(Data records)
*** Begin section ***

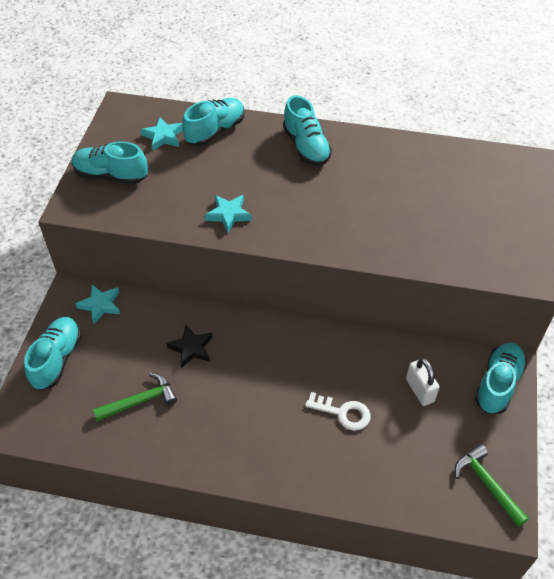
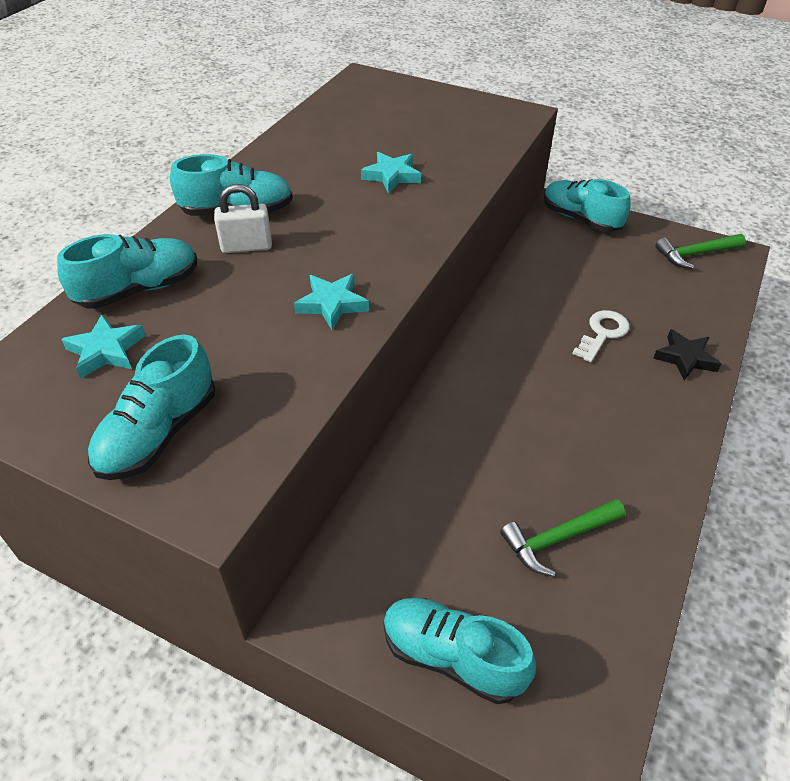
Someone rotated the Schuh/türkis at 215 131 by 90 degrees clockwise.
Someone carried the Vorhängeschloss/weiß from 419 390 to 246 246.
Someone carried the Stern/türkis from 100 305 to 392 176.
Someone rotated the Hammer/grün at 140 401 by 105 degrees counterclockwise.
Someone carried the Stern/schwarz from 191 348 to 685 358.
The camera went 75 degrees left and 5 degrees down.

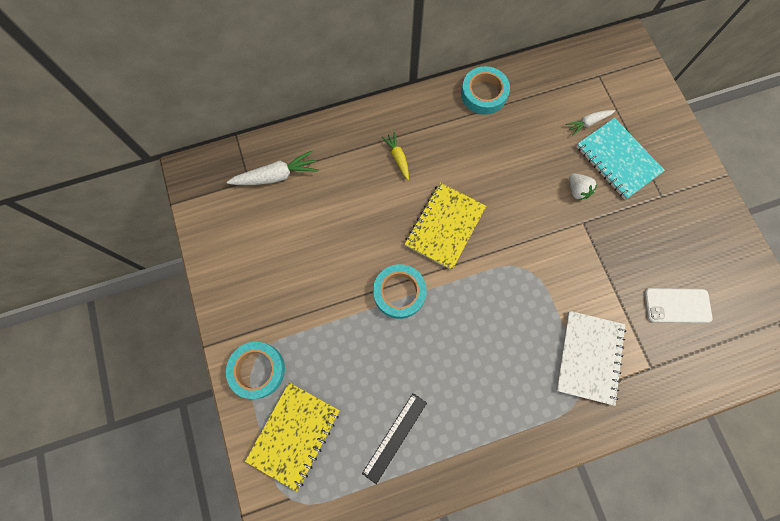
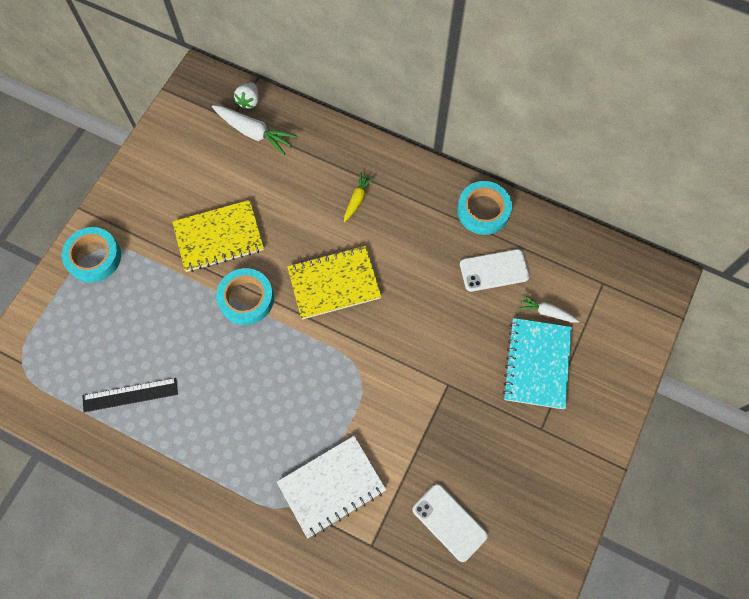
Someone carried the Notizbuch/gelb from 294 435 to 219 237.
Someone carried the Erdbeere/weiß from 577 190 to 249 101.
Someone put down the Handy/weiß at 494 270.
The camera went 45 degrees right and 5 degrees down.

*** End section ***

(EXERCISE GOAL) Leaving the pictures out, set down all of the data again exactly.

(SOLUTION FOR THIS PROBLEM)
Someone rotated the Schuh/türkis at 215 131 by 90 degrees clockwise.
Someone carried the Vorhängeschloss/weiß from 419 390 to 246 246.
Someone carried the Stern/türkis from 100 305 to 392 176.
Someone rotated the Hammer/grün at 140 401 by 105 degrees counterclockwise.
Someone carried the Stern/schwarz from 191 348 to 685 358.
The camera went 75 degrees left and 5 degrees down.

Someone carried the Notizbuch/gelb from 294 435 to 219 237.
Someone carried the Erdbeere/weiß from 577 190 to 249 101.
Someone put down the Handy/weiß at 494 270.
The camera went 45 degrees right and 5 degrees down.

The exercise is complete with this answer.